Shape transformation data:
========================

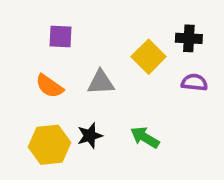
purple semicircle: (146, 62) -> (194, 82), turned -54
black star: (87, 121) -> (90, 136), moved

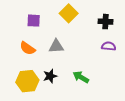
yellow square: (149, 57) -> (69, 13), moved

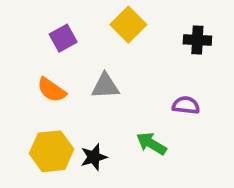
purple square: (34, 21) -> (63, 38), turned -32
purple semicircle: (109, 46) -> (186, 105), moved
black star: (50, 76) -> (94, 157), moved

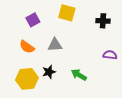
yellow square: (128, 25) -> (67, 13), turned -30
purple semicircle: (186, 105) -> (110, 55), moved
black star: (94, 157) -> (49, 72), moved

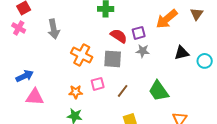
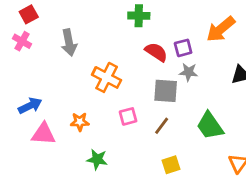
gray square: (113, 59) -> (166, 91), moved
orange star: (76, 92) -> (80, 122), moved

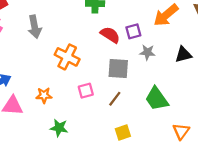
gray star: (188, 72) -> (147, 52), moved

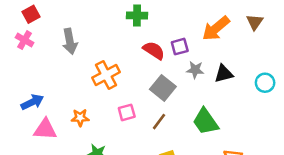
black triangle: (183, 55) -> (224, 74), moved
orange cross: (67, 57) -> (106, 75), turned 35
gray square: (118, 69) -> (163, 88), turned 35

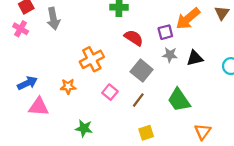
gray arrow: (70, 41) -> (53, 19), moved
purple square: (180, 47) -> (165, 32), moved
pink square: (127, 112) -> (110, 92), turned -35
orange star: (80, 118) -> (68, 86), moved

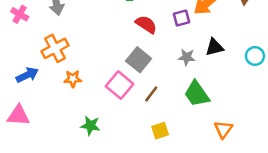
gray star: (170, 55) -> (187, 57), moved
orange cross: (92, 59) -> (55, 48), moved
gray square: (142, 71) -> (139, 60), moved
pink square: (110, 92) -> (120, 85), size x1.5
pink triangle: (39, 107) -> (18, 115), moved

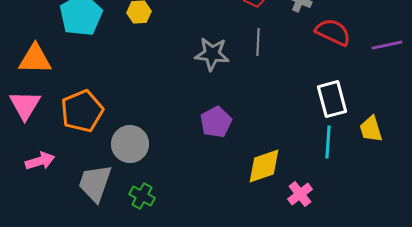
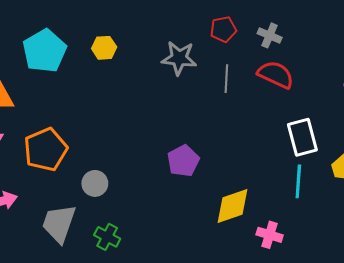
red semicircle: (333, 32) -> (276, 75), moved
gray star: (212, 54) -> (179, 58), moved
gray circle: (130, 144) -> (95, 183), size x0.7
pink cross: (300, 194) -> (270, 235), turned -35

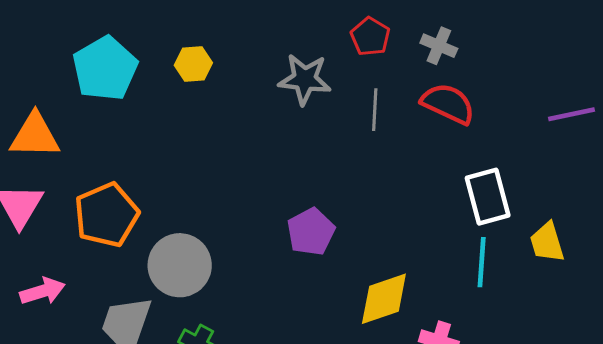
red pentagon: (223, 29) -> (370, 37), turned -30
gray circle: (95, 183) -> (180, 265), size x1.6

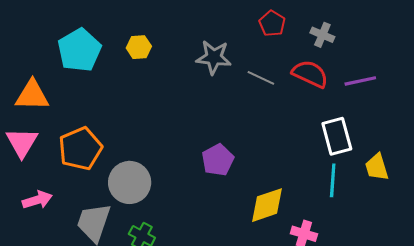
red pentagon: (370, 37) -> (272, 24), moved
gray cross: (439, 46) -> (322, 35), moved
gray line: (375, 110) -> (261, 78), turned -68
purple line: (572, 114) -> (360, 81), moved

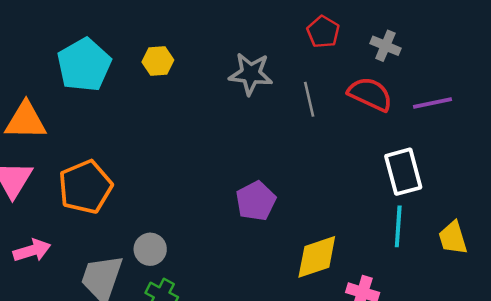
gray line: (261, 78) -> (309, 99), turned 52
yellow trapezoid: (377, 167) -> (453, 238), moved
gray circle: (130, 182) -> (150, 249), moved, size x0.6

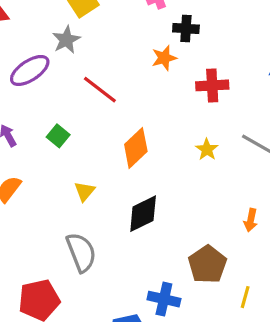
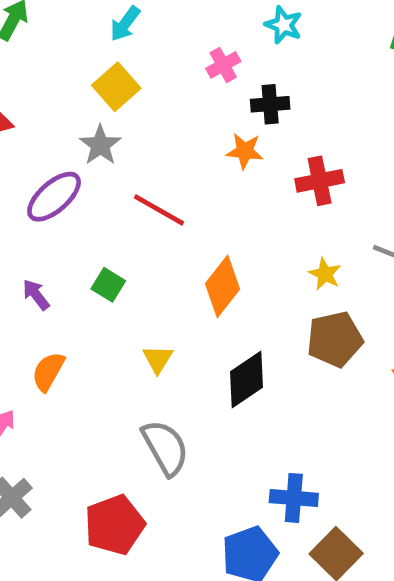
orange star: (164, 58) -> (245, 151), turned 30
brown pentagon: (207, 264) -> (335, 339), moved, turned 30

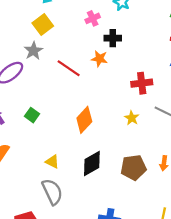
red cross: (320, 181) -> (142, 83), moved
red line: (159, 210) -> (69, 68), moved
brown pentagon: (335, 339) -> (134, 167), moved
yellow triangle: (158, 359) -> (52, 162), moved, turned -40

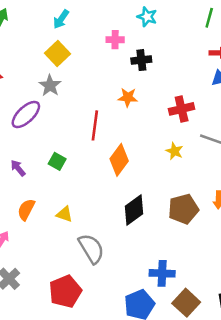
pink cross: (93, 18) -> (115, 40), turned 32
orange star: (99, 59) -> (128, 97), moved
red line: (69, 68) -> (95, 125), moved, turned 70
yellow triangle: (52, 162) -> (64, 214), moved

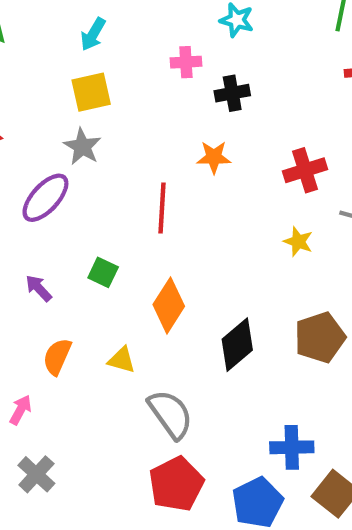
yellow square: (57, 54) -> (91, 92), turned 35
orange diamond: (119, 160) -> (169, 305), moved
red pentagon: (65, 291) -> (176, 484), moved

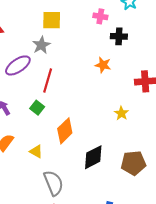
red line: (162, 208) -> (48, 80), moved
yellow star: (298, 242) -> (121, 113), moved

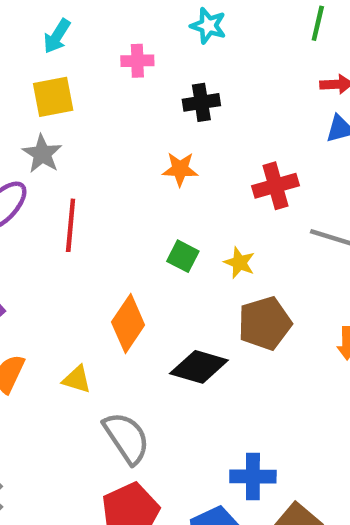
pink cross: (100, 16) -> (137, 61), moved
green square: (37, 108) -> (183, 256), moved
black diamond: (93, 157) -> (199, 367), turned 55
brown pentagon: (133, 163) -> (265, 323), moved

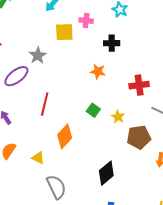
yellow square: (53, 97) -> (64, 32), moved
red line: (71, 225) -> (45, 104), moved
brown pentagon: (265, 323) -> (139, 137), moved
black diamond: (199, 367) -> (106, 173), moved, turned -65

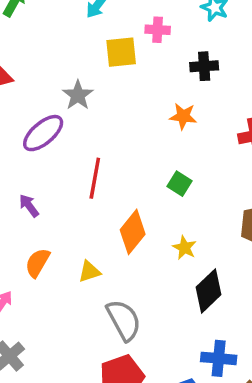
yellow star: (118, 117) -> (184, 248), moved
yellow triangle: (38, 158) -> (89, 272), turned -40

========================

* Job item
Make a copy of each line in the records above that has the word "purple".

* Problem solution
purple semicircle: (146, 62) -> (194, 82), turned -54
purple square: (34, 21) -> (63, 38), turned -32
purple semicircle: (109, 46) -> (186, 105), moved
purple semicircle: (186, 105) -> (110, 55), moved
purple square: (180, 47) -> (165, 32), moved
purple line: (572, 114) -> (360, 81), moved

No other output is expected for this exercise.